• _WHAT THE EXERCISE ASKS_: Give back every entry exactly; drop the pictures.
════════════════
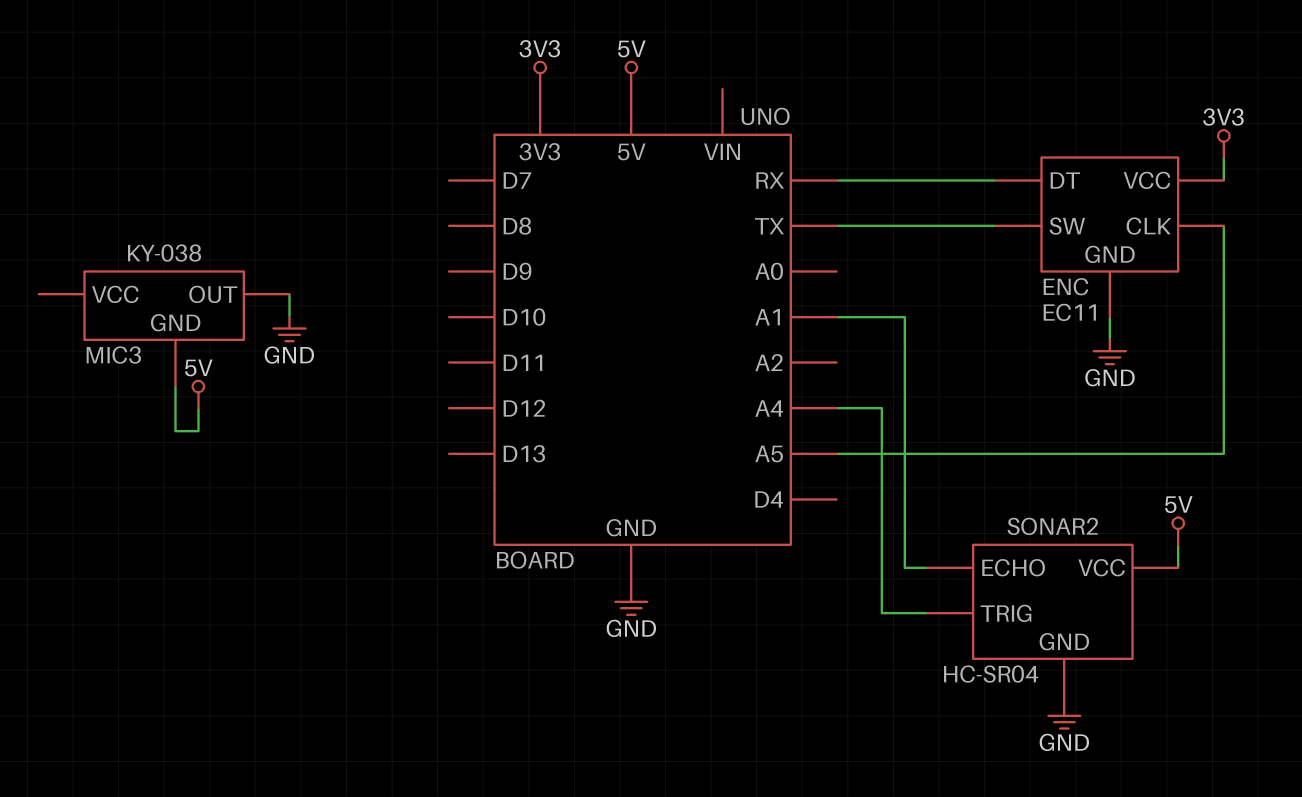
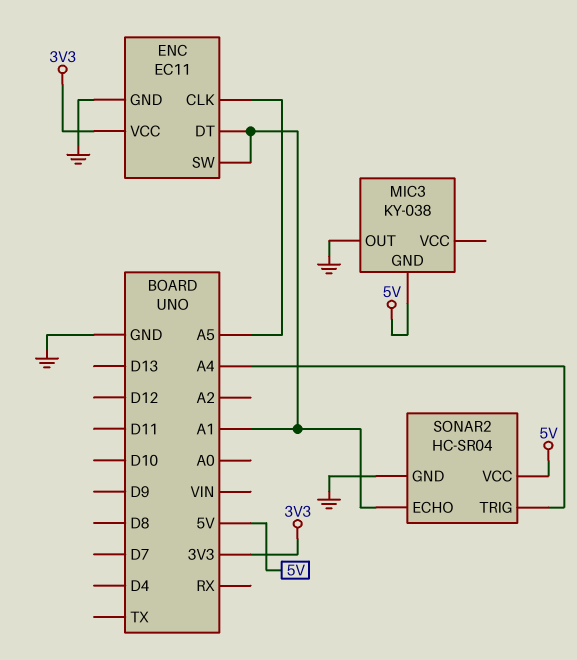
ENC pin DT: RX -> A1
ENC pin SW: TX -> A1

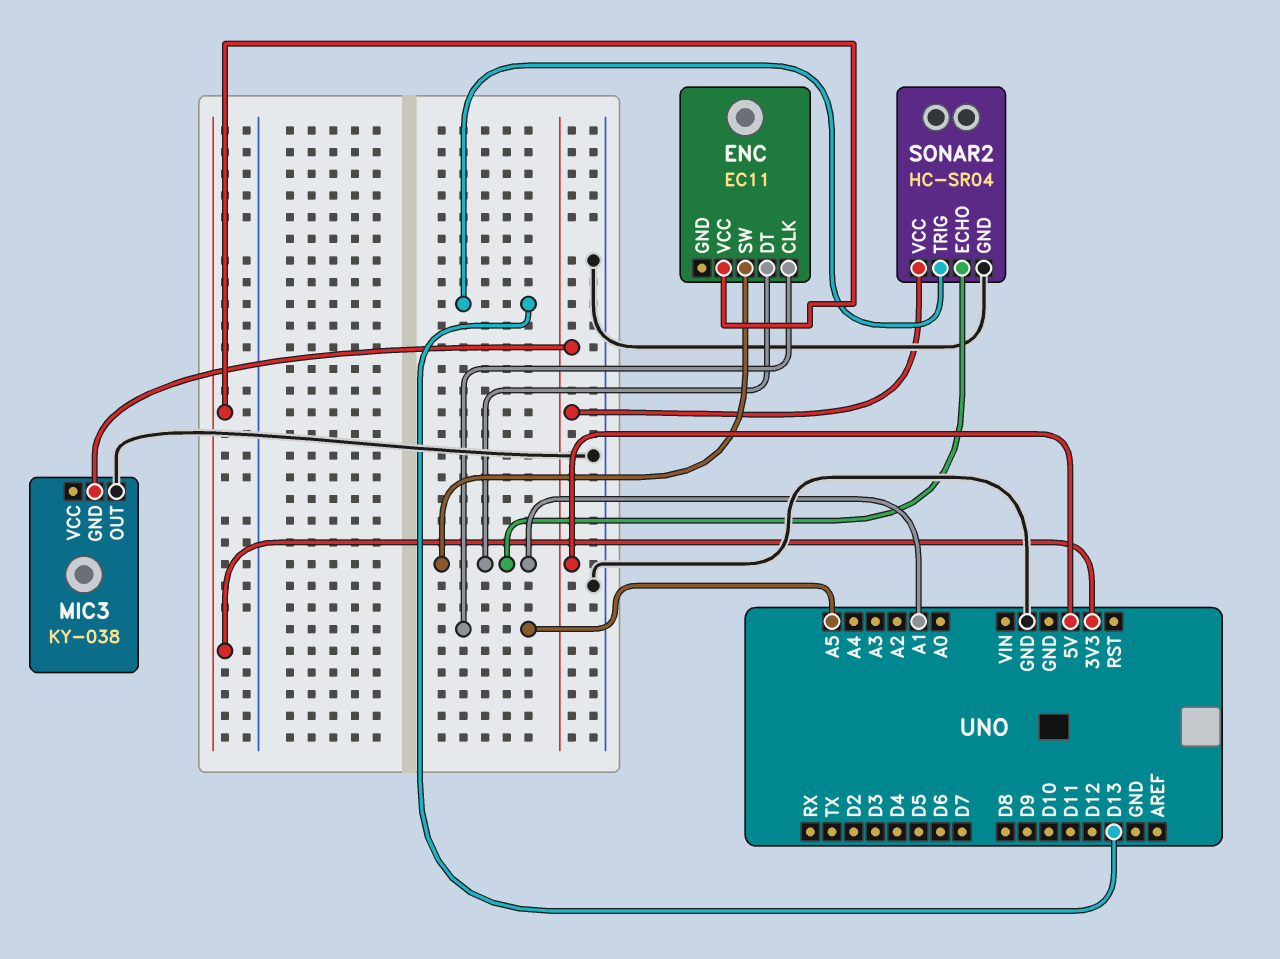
ENC pin GND: GND -> none
SONAR2 pin TRIG: A4 -> D13

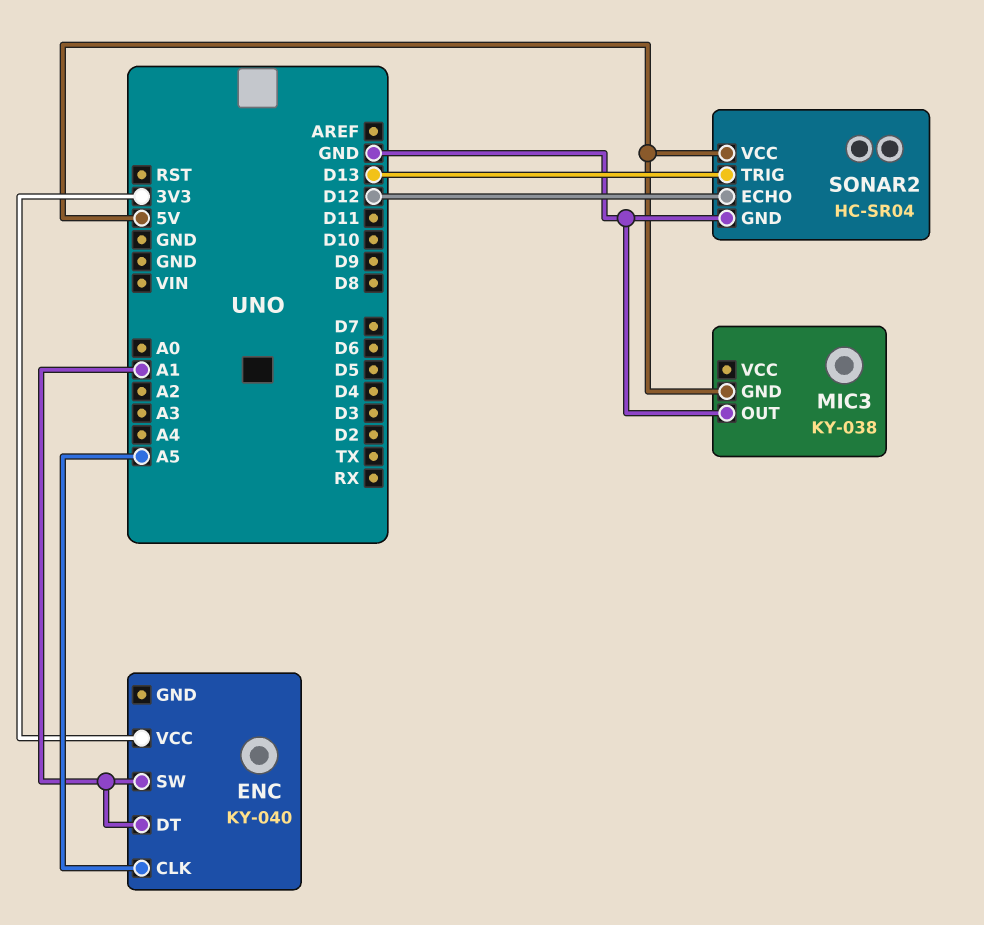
ENC: EC11 -> KY-040
SONAR2 pin ECHO: A1 -> D12

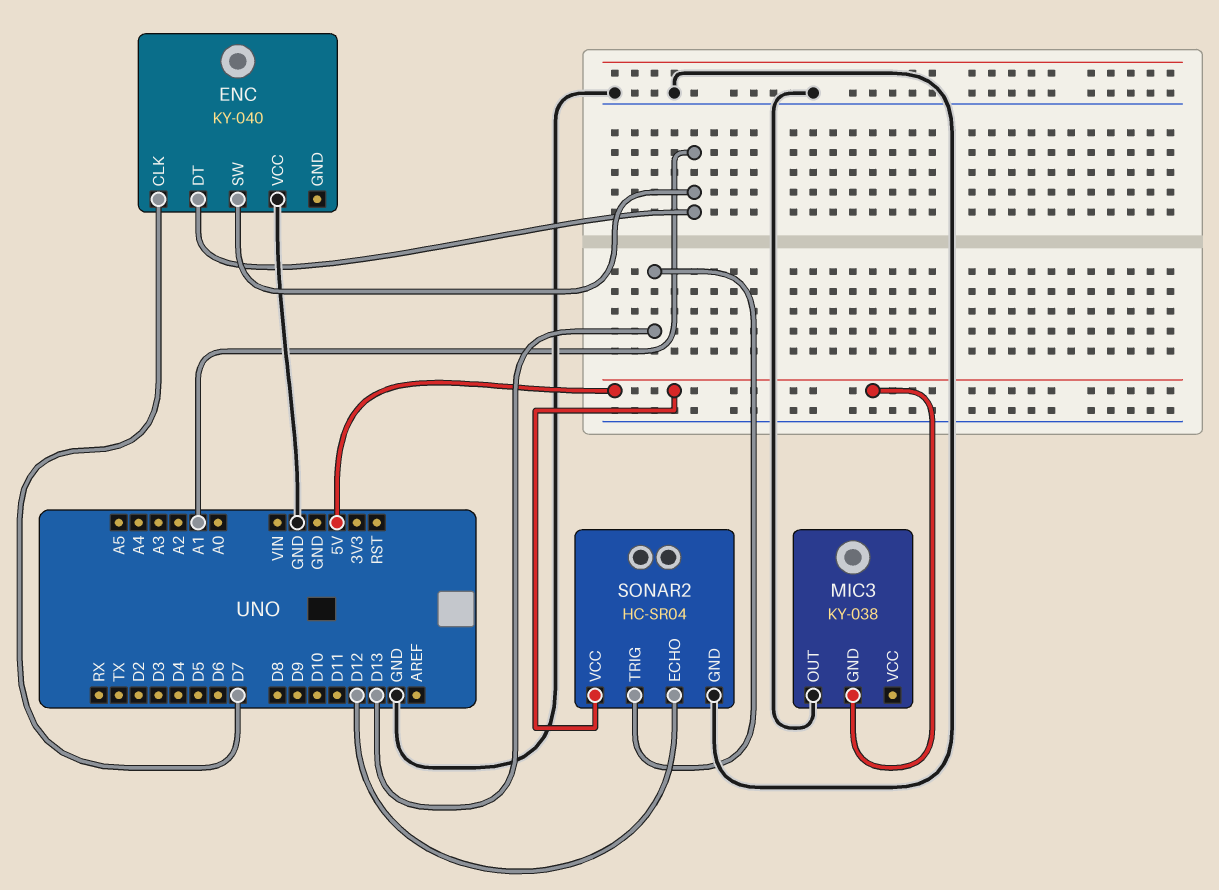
ENC pin CLK: A5 -> D7
ENC pin VCC: 3V3 -> GND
════════════════
• _EXERCISE SOLUTION_:
ENC pin DT: RX -> A1
ENC pin SW: TX -> A1

ENC pin GND: GND -> none
SONAR2 pin TRIG: A4 -> D13

ENC: EC11 -> KY-040
SONAR2 pin ECHO: A1 -> D12

ENC pin CLK: A5 -> D7
ENC pin VCC: 3V3 -> GND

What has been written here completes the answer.